Start of Block
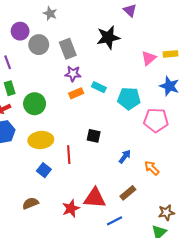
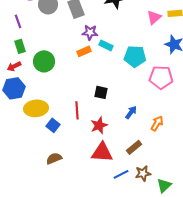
purple star: (73, 74) -> (90, 32), moved
yellow ellipse: (41, 140) -> (36, 108), moved
orange arrow: (152, 168) -> (157, 123), turned 77
brown semicircle: (30, 203) -> (54, 158), moved
red star: (71, 208) -> (99, 125), moved
brown star: (166, 213) -> (143, 173), moved

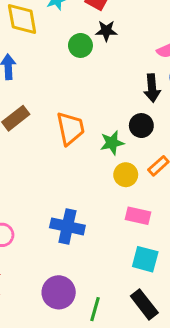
End of Block
Work to complete:
Repeat exactly the lines from the one containing "orange arrow: (152, 168)" through the last line of the records above, both included, and leave out the pictures.

Solution to this exercise:
orange arrow: (152, 168) -> (157, 123), turned 77
brown semicircle: (30, 203) -> (54, 158), moved
red star: (71, 208) -> (99, 125), moved
brown star: (166, 213) -> (143, 173), moved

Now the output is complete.